Assigned task ▸ Output all the data below verbatim.

=== Begin Enclosure ===

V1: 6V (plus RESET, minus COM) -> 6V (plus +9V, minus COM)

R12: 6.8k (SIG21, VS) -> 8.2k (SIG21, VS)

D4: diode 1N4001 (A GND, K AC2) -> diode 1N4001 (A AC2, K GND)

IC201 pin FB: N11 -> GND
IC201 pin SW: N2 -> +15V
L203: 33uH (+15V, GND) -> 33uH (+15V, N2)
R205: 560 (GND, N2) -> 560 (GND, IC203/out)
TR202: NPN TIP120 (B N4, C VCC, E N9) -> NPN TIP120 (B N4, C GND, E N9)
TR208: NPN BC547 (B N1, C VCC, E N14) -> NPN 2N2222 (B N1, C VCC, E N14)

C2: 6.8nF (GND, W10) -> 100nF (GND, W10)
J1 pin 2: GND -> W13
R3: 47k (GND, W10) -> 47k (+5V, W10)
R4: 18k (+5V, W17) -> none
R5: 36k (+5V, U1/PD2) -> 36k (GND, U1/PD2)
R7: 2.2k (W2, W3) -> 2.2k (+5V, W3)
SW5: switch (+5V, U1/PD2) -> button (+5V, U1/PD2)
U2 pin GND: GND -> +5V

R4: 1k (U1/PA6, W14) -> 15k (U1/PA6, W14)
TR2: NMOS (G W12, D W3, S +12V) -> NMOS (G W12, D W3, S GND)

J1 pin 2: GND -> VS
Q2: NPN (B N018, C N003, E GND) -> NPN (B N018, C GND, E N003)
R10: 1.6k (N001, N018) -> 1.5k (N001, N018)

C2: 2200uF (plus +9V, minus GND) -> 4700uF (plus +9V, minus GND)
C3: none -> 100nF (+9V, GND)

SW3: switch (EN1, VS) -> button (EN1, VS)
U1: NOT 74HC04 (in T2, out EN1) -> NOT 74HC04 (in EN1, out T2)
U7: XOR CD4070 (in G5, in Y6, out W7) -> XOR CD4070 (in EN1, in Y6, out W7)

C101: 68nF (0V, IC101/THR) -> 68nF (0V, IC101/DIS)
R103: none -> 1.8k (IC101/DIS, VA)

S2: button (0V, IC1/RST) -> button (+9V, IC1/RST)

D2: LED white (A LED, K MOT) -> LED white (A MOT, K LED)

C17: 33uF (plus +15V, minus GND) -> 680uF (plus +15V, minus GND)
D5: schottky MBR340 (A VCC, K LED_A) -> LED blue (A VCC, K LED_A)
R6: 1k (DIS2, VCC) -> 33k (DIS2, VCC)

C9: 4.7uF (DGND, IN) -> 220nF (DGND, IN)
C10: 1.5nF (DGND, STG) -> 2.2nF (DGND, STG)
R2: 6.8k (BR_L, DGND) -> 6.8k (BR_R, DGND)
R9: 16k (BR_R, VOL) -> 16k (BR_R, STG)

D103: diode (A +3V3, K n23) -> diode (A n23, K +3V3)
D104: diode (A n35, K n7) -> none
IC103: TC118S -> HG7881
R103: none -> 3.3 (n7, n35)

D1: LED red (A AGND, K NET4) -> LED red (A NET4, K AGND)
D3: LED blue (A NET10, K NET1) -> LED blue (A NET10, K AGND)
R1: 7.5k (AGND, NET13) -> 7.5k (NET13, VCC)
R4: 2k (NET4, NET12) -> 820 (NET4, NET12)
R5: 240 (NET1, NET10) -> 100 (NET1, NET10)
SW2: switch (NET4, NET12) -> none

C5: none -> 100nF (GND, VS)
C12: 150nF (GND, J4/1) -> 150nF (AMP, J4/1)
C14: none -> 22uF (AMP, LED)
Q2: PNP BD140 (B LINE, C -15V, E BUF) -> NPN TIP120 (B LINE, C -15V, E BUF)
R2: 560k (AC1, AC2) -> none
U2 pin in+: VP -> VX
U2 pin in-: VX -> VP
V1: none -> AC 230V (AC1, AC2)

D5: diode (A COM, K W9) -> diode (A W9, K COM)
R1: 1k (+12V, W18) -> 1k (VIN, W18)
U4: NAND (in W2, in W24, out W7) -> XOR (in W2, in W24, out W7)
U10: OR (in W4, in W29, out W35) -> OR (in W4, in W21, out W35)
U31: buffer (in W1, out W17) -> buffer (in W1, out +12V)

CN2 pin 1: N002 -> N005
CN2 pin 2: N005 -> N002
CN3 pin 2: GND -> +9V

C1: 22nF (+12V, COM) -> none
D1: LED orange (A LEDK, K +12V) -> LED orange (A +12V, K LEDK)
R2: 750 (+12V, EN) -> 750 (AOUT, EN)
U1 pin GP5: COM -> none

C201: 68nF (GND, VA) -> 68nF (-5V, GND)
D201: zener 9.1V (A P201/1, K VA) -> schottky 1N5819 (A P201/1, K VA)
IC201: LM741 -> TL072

=== End Enclosure ===

Solution for this exercise ▸
V1: 6V (plus RESET, minus COM) -> 6V (plus +9V, minus COM)

R12: 6.8k (SIG21, VS) -> 8.2k (SIG21, VS)

D4: diode 1N4001 (A GND, K AC2) -> diode 1N4001 (A AC2, K GND)

IC201 pin FB: N11 -> GND
IC201 pin SW: N2 -> +15V
L203: 33uH (+15V, GND) -> 33uH (+15V, N2)
R205: 560 (GND, N2) -> 560 (GND, IC203/out)
TR202: NPN TIP120 (B N4, C VCC, E N9) -> NPN TIP120 (B N4, C GND, E N9)
TR208: NPN BC547 (B N1, C VCC, E N14) -> NPN 2N2222 (B N1, C VCC, E N14)

C2: 6.8nF (GND, W10) -> 100nF (GND, W10)
J1 pin 2: GND -> W13
R3: 47k (GND, W10) -> 47k (+5V, W10)
R4: 18k (+5V, W17) -> none
R5: 36k (+5V, U1/PD2) -> 36k (GND, U1/PD2)
R7: 2.2k (W2, W3) -> 2.2k (+5V, W3)
SW5: switch (+5V, U1/PD2) -> button (+5V, U1/PD2)
U2 pin GND: GND -> +5V

R4: 1k (U1/PA6, W14) -> 15k (U1/PA6, W14)
TR2: NMOS (G W12, D W3, S +12V) -> NMOS (G W12, D W3, S GND)

J1 pin 2: GND -> VS
Q2: NPN (B N018, C N003, E GND) -> NPN (B N018, C GND, E N003)
R10: 1.6k (N001, N018) -> 1.5k (N001, N018)

C2: 2200uF (plus +9V, minus GND) -> 4700uF (plus +9V, minus GND)
C3: none -> 100nF (+9V, GND)

SW3: switch (EN1, VS) -> button (EN1, VS)
U1: NOT 74HC04 (in T2, out EN1) -> NOT 74HC04 (in EN1, out T2)
U7: XOR CD4070 (in G5, in Y6, out W7) -> XOR CD4070 (in EN1, in Y6, out W7)

C101: 68nF (0V, IC101/THR) -> 68nF (0V, IC101/DIS)
R103: none -> 1.8k (IC101/DIS, VA)

S2: button (0V, IC1/RST) -> button (+9V, IC1/RST)

D2: LED white (A LED, K MOT) -> LED white (A MOT, K LED)

C17: 33uF (plus +15V, minus GND) -> 680uF (plus +15V, minus GND)
D5: schottky MBR340 (A VCC, K LED_A) -> LED blue (A VCC, K LED_A)
R6: 1k (DIS2, VCC) -> 33k (DIS2, VCC)

C9: 4.7uF (DGND, IN) -> 220nF (DGND, IN)
C10: 1.5nF (DGND, STG) -> 2.2nF (DGND, STG)
R2: 6.8k (BR_L, DGND) -> 6.8k (BR_R, DGND)
R9: 16k (BR_R, VOL) -> 16k (BR_R, STG)

D103: diode (A +3V3, K n23) -> diode (A n23, K +3V3)
D104: diode (A n35, K n7) -> none
IC103: TC118S -> HG7881
R103: none -> 3.3 (n7, n35)

D1: LED red (A AGND, K NET4) -> LED red (A NET4, K AGND)
D3: LED blue (A NET10, K NET1) -> LED blue (A NET10, K AGND)
R1: 7.5k (AGND, NET13) -> 7.5k (NET13, VCC)
R4: 2k (NET4, NET12) -> 820 (NET4, NET12)
R5: 240 (NET1, NET10) -> 100 (NET1, NET10)
SW2: switch (NET4, NET12) -> none

C5: none -> 100nF (GND, VS)
C12: 150nF (GND, J4/1) -> 150nF (AMP, J4/1)
C14: none -> 22uF (AMP, LED)
Q2: PNP BD140 (B LINE, C -15V, E BUF) -> NPN TIP120 (B LINE, C -15V, E BUF)
R2: 560k (AC1, AC2) -> none
U2 pin in+: VP -> VX
U2 pin in-: VX -> VP
V1: none -> AC 230V (AC1, AC2)

D5: diode (A COM, K W9) -> diode (A W9, K COM)
R1: 1k (+12V, W18) -> 1k (VIN, W18)
U4: NAND (in W2, in W24, out W7) -> XOR (in W2, in W24, out W7)
U10: OR (in W4, in W29, out W35) -> OR (in W4, in W21, out W35)
U31: buffer (in W1, out W17) -> buffer (in W1, out +12V)

CN2 pin 1: N002 -> N005
CN2 pin 2: N005 -> N002
CN3 pin 2: GND -> +9V

C1: 22nF (+12V, COM) -> none
D1: LED orange (A LEDK, K +12V) -> LED orange (A +12V, K LEDK)
R2: 750 (+12V, EN) -> 750 (AOUT, EN)
U1 pin GP5: COM -> none

C201: 68nF (GND, VA) -> 68nF (-5V, GND)
D201: zener 9.1V (A P201/1, K VA) -> schottky 1N5819 (A P201/1, K VA)
IC201: LM741 -> TL072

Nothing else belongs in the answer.